TASK. All of the listing should be output exactly, apart from the pictures.

<<<<

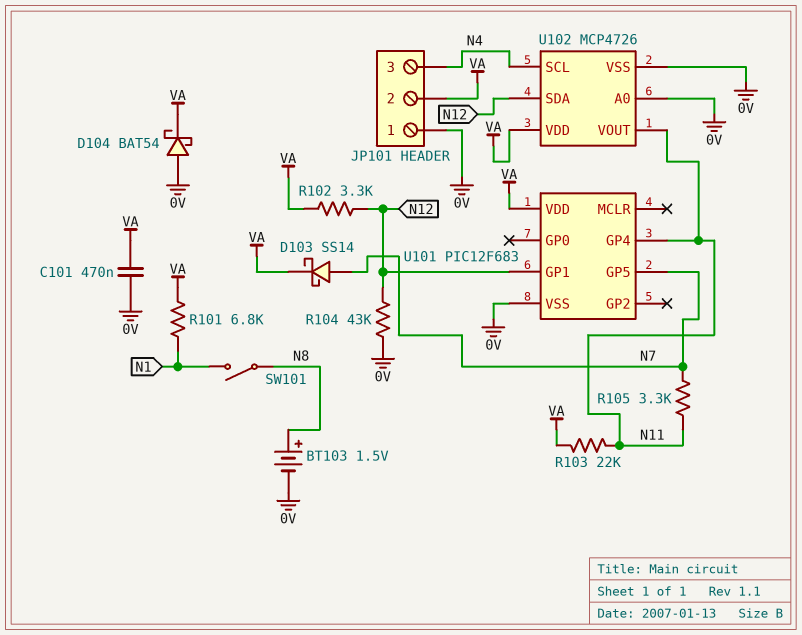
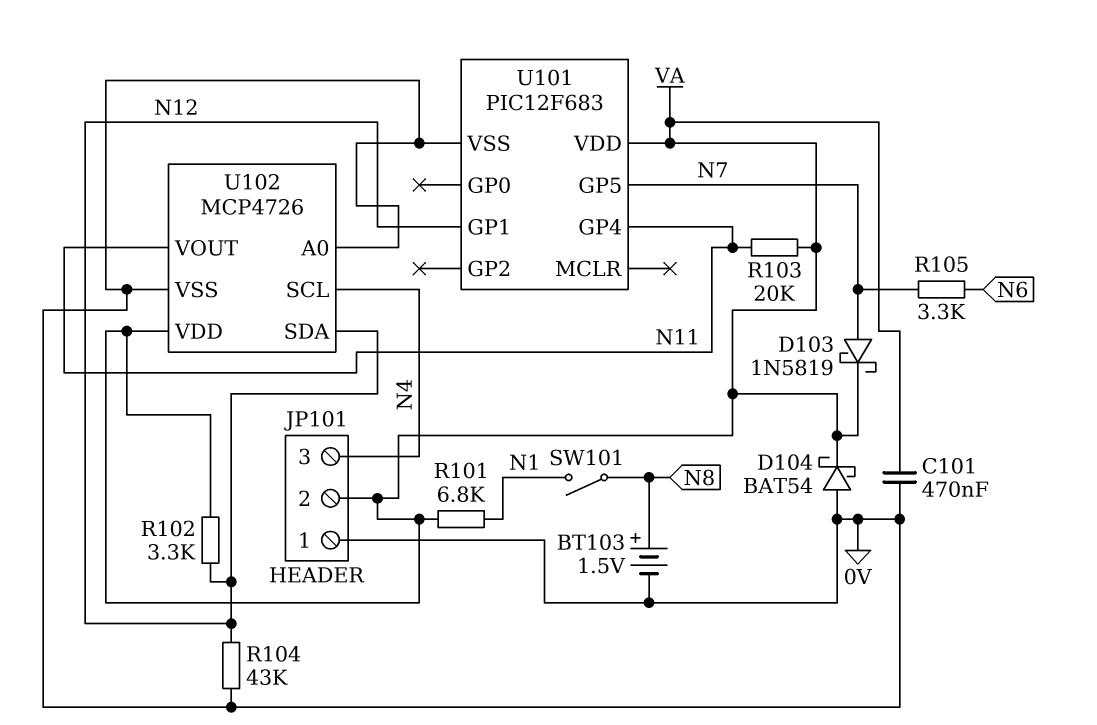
D103: schottky SS14 (A N7, K VA) -> schottky 1N5819 (A N7, K VA)
R103: 22k (N11, VA) -> 20k (N11, VA)
R105: 3.3k (N7, N11) -> 3.3k (N6, N7)

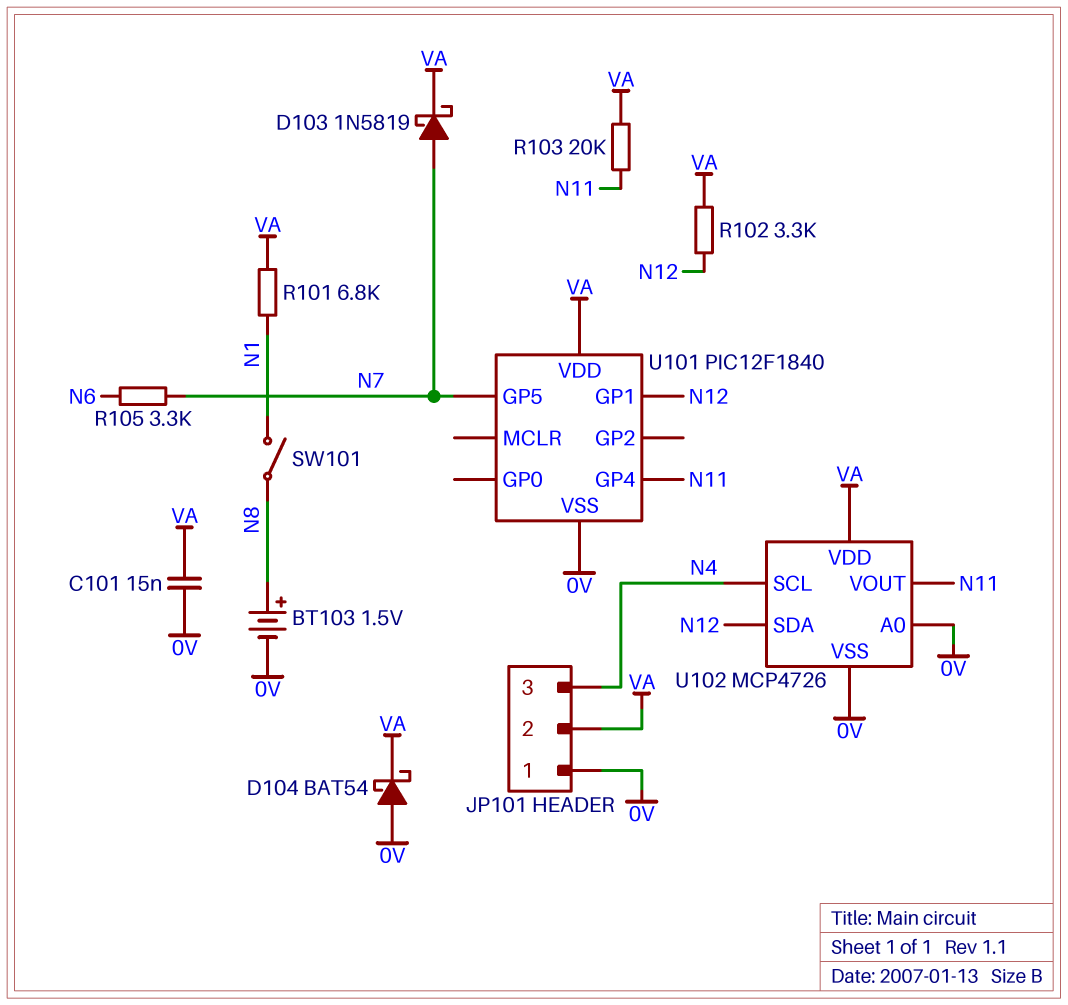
C101: 470nF (0V, VA) -> 15nF (0V, VA)
R104: 43k (0V, N12) -> none
U101: PIC12F683 -> PIC12F1840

>>>>

ANSWER TO THE EXERCISE.
D103: schottky SS14 (A N7, K VA) -> schottky 1N5819 (A N7, K VA)
R103: 22k (N11, VA) -> 20k (N11, VA)
R105: 3.3k (N7, N11) -> 3.3k (N6, N7)

C101: 470nF (0V, VA) -> 15nF (0V, VA)
R104: 43k (0V, N12) -> none
U101: PIC12F683 -> PIC12F1840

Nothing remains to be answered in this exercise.